Problem to solve -
Your output should be the complete listing, word for word, with no pictures in it.

***** Source information

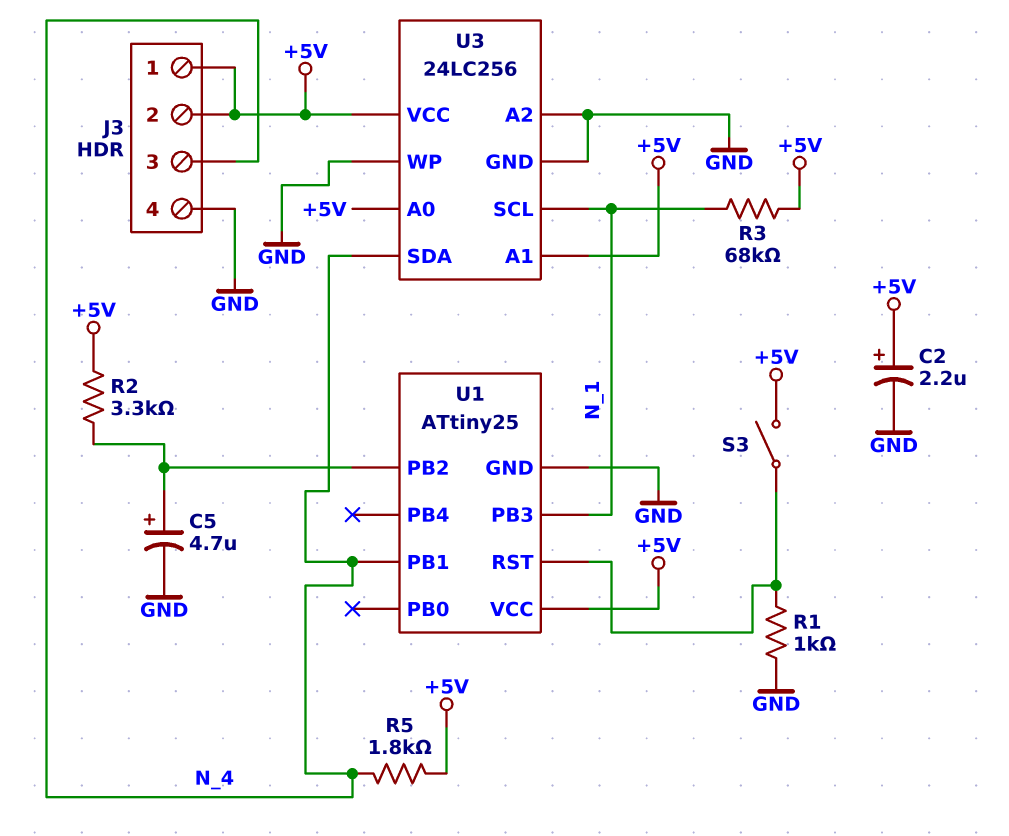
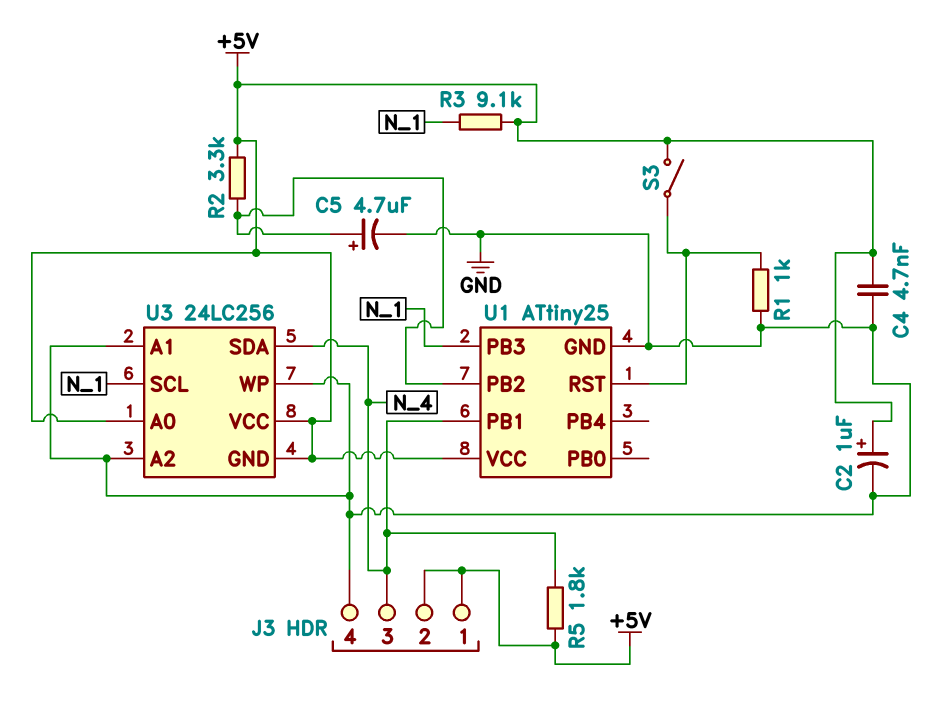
C2: 2.2uF (plus +5V, minus GND) -> 1uF (plus +5V, minus GND)
C4: none -> 4.7nF (+5V, GND)
R3: 68k (+5V, N_1) -> 9.1k (+5V, N_1)
U3 pin A1: +5V -> GND
U3 pin GND: GND -> +5V

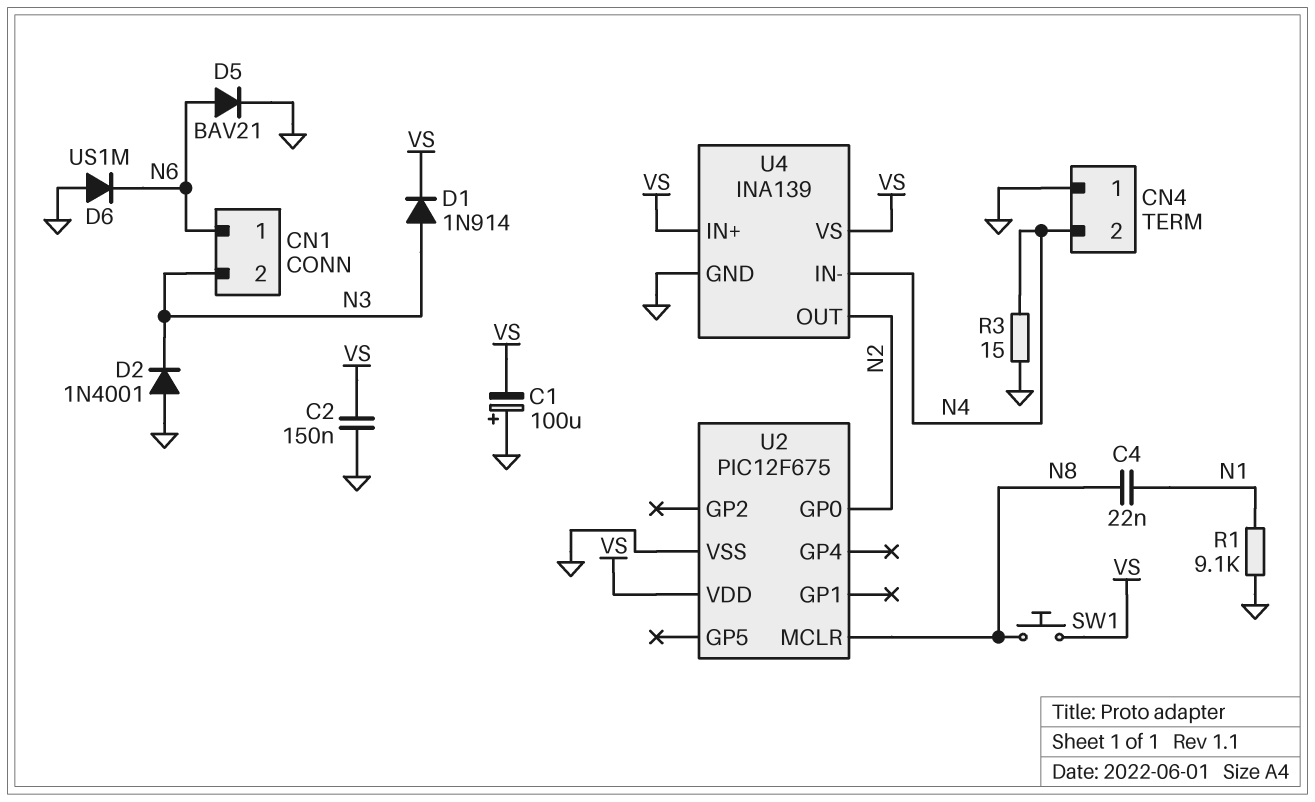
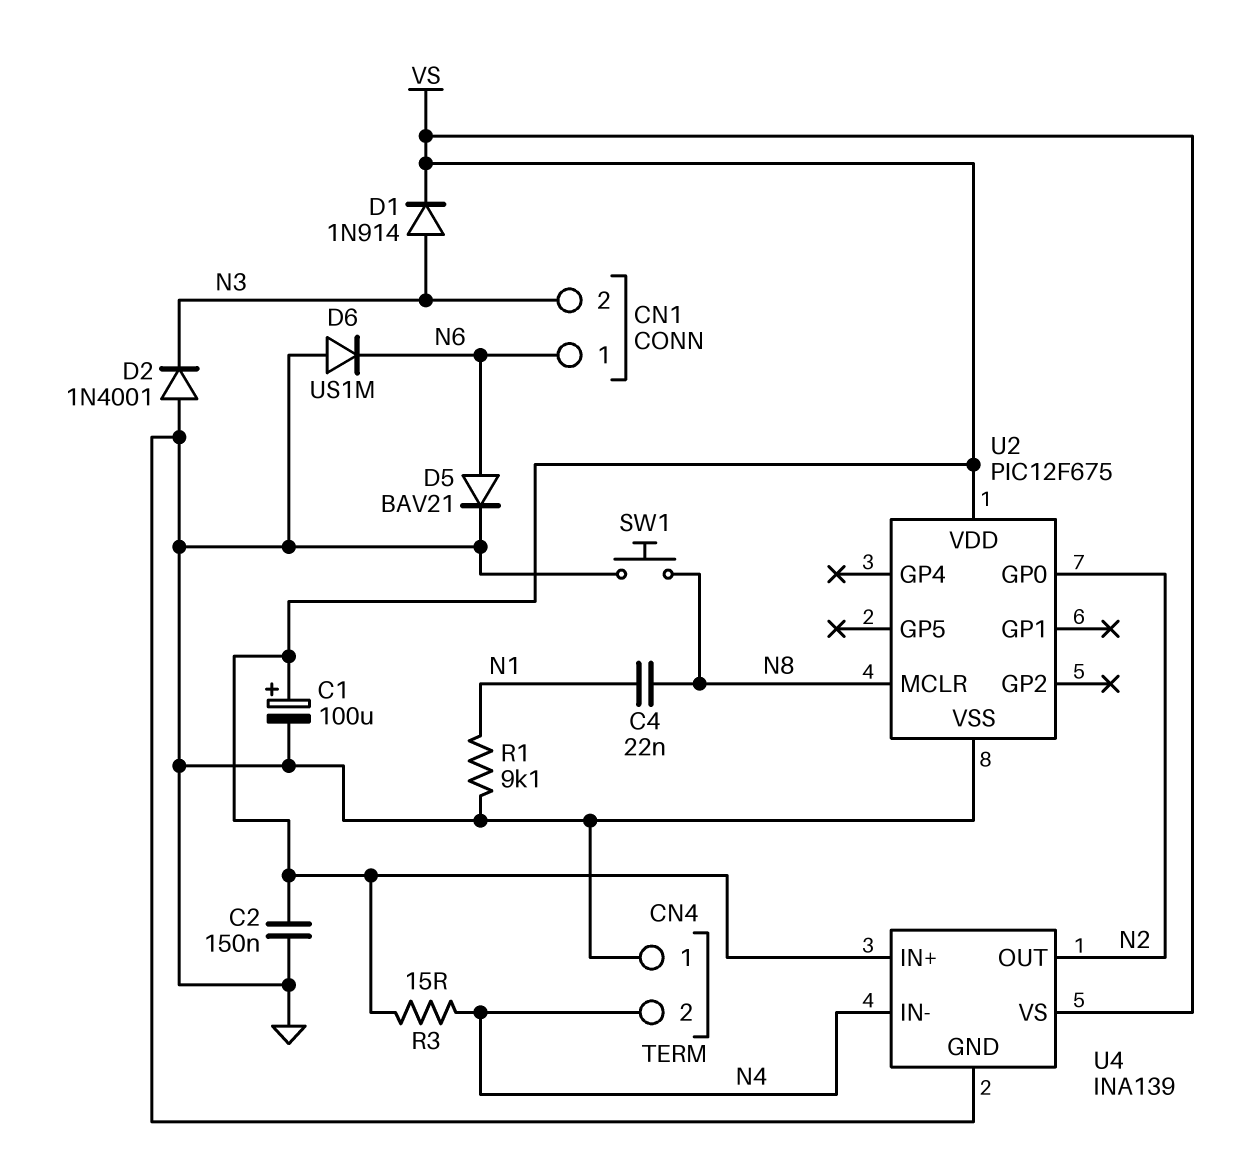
C1: 100uF (plus GND, minus VS) -> 100uF (plus VS, minus GND)
R3: 15 (GND, N4) -> 15 (N4, VS)
SW1: button (N8, VS) -> button (GND, N8)

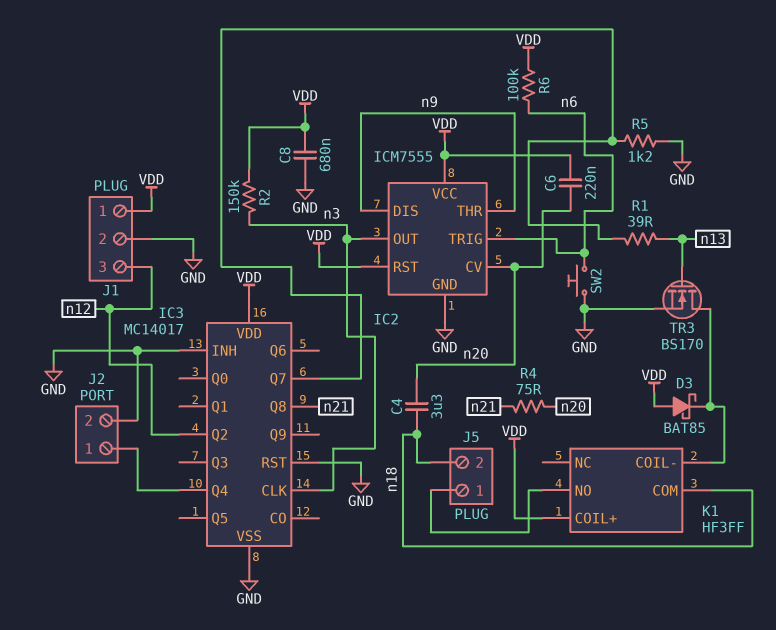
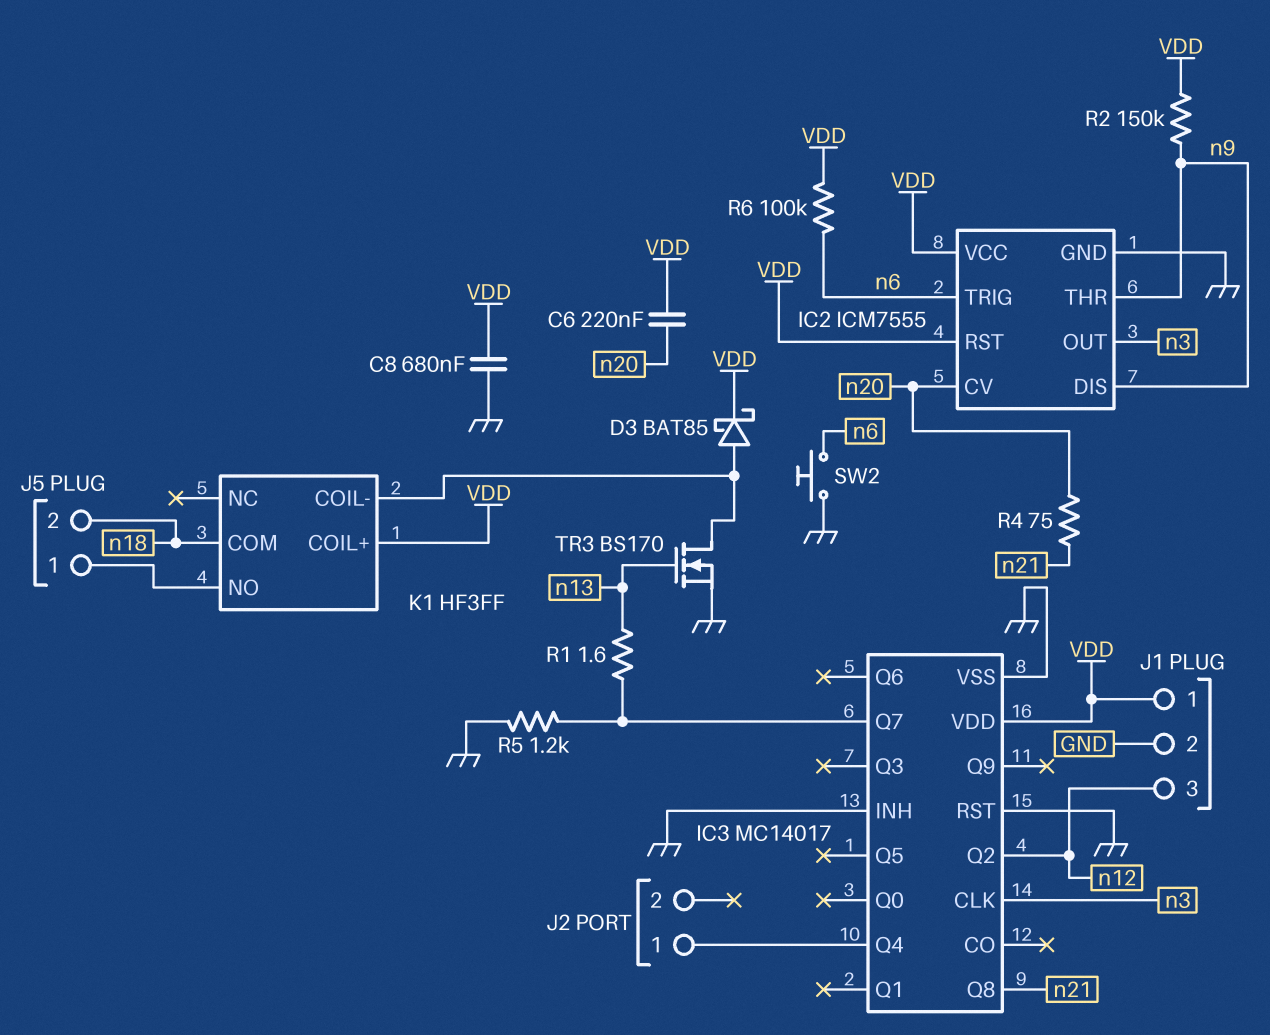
C4: 3.3uF (n18, n20) -> none
D3: schottky BAT85 (A VDD, K K1/COIL-) -> schottky BAT85 (A K1/COIL-, K VDD)
J2 pin 2: GND -> none
R1: 39 (IC3/Q7, n13) -> 1.6 (IC3/Q7, n13)
R2: 150k (VDD, n3) -> 150k (VDD, n9)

**********

Your response -
C2: 2.2uF (plus +5V, minus GND) -> 1uF (plus +5V, minus GND)
C4: none -> 4.7nF (+5V, GND)
R3: 68k (+5V, N_1) -> 9.1k (+5V, N_1)
U3 pin A1: +5V -> GND
U3 pin GND: GND -> +5V

C1: 100uF (plus GND, minus VS) -> 100uF (plus VS, minus GND)
R3: 15 (GND, N4) -> 15 (N4, VS)
SW1: button (N8, VS) -> button (GND, N8)

C4: 3.3uF (n18, n20) -> none
D3: schottky BAT85 (A VDD, K K1/COIL-) -> schottky BAT85 (A K1/COIL-, K VDD)
J2 pin 2: GND -> none
R1: 39 (IC3/Q7, n13) -> 1.6 (IC3/Q7, n13)
R2: 150k (VDD, n3) -> 150k (VDD, n9)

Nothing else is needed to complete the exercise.